▶ _Problem requirements_:
Return only that part of the material below which starts with the line containing "C4: 1uF (GND, n19)" and goes on through the line containing "R5: none -> 1.8k (+5V, n9)", restated exactly.

▶ _Records shown_:
· · ·
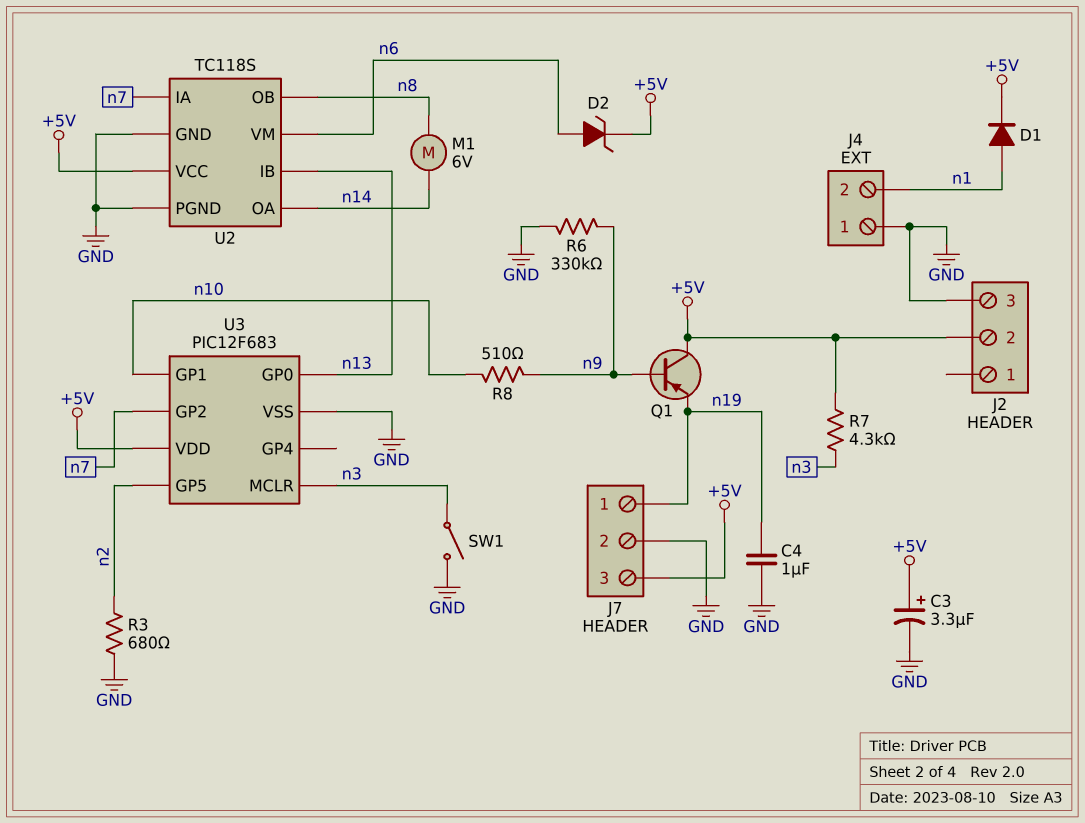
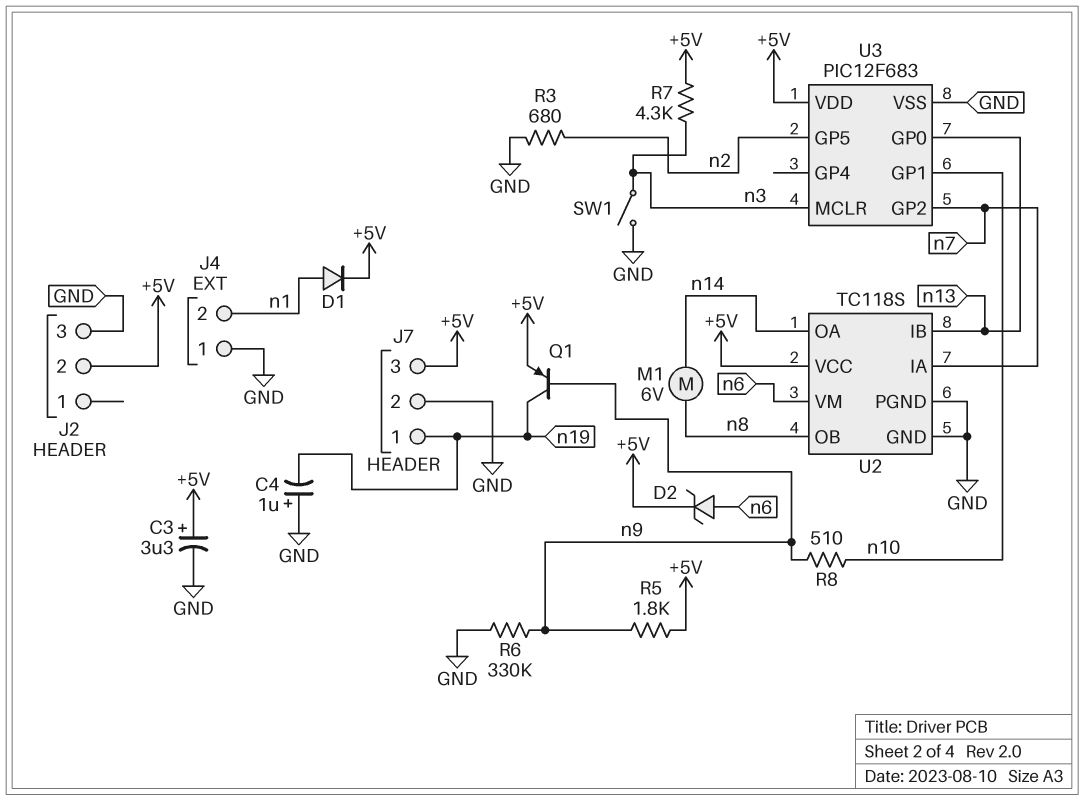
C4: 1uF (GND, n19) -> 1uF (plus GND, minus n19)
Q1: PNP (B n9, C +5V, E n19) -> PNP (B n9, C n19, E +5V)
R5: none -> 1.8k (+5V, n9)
· · ·
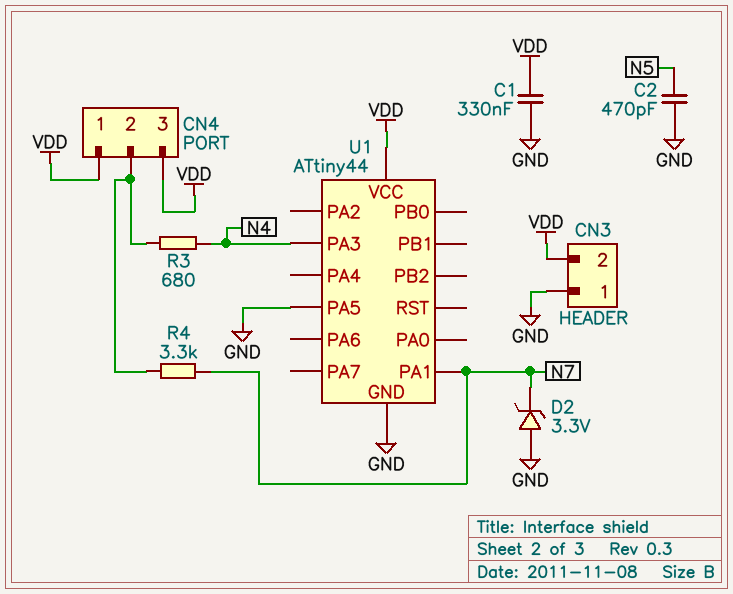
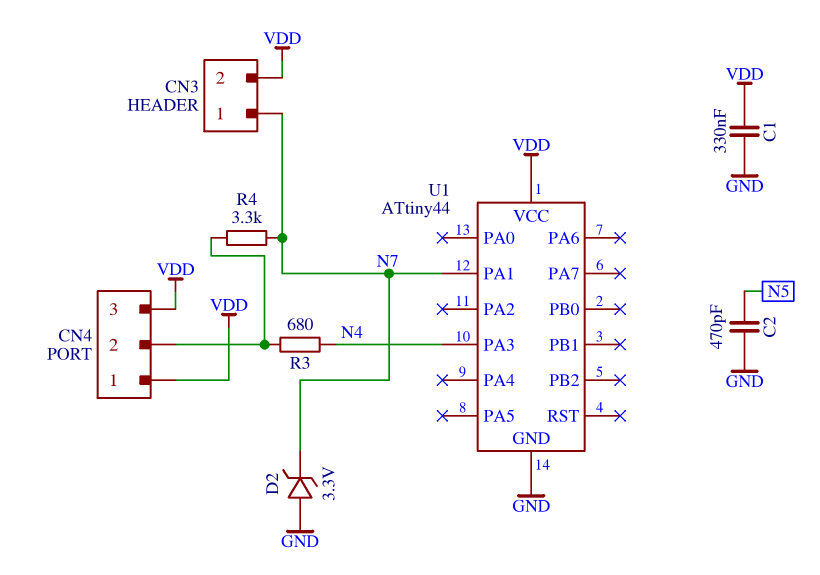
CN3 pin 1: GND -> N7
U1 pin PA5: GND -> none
· · ·
▶ _Solution for this task_:
C4: 1uF (GND, n19) -> 1uF (plus GND, minus n19)
Q1: PNP (B n9, C +5V, E n19) -> PNP (B n9, C n19, E +5V)
R5: none -> 1.8k (+5V, n9)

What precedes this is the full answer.